> [PROVIDED INFORMATION]:
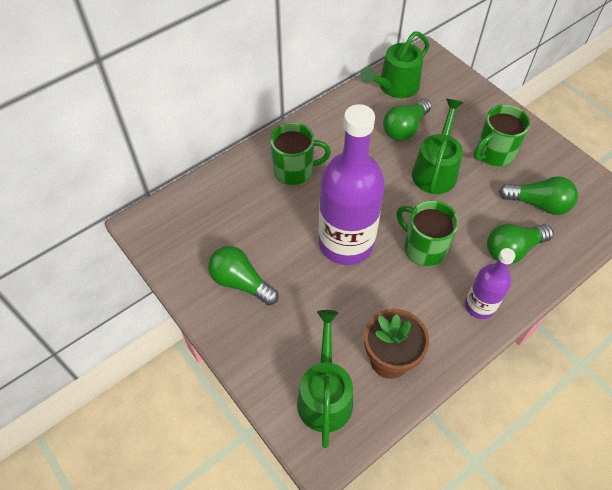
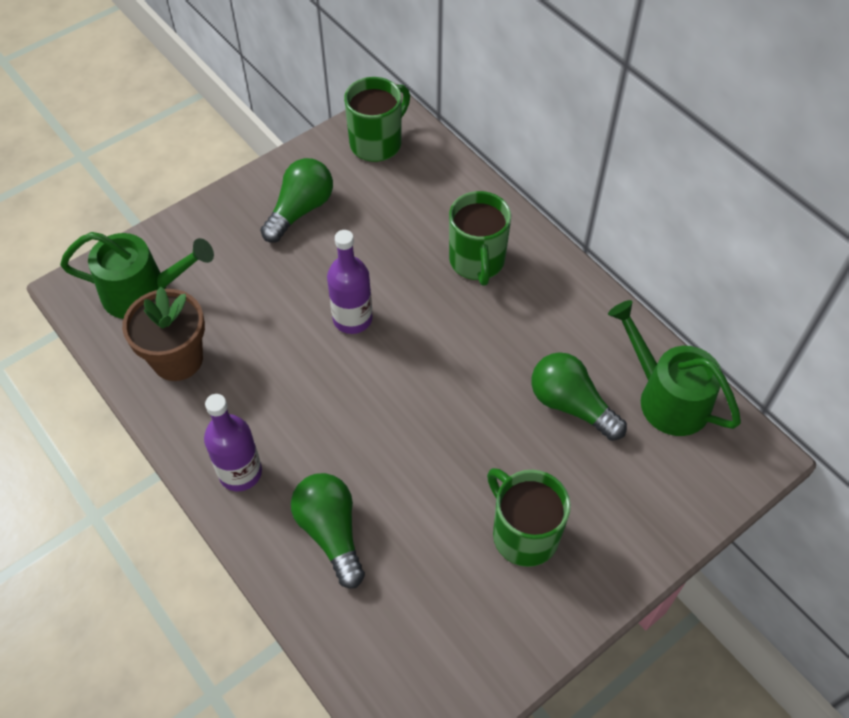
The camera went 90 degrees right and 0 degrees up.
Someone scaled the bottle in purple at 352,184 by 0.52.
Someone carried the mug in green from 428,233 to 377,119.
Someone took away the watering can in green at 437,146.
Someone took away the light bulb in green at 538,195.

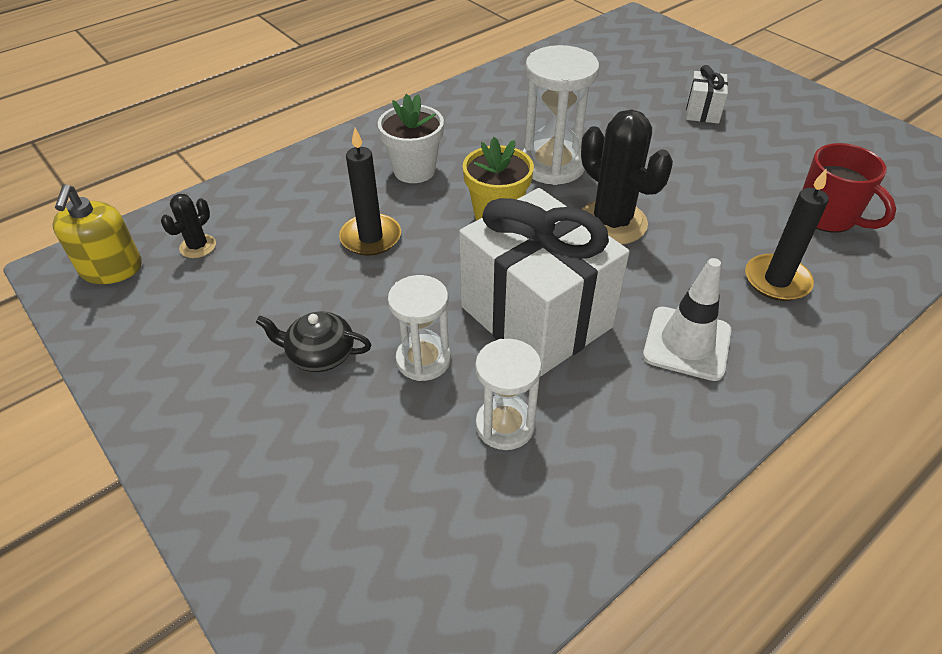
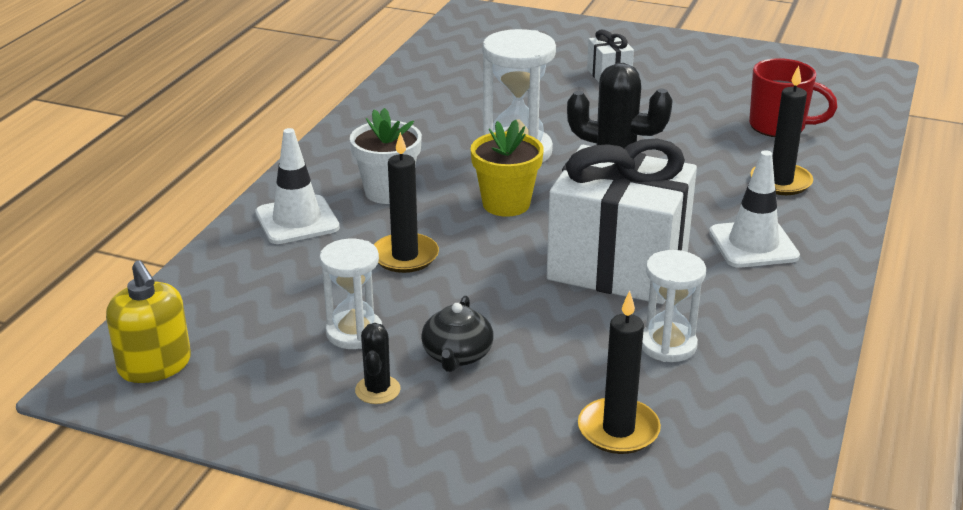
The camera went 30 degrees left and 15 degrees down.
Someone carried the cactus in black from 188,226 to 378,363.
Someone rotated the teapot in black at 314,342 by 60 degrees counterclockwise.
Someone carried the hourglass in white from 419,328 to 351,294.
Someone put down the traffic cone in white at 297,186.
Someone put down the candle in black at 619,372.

> [EXERCISE PROMPT]:
Omit all pictures, and repeat exactly the lines from the line containing "Someone took away the light" through the end of the data.

> [TASK OUTPUT]:
Someone took away the light bulb in green at 538,195.

The camera went 30 degrees left and 15 degrees down.
Someone carried the cactus in black from 188,226 to 378,363.
Someone rotated the teapot in black at 314,342 by 60 degrees counterclockwise.
Someone carried the hourglass in white from 419,328 to 351,294.
Someone put down the traffic cone in white at 297,186.
Someone put down the candle in black at 619,372.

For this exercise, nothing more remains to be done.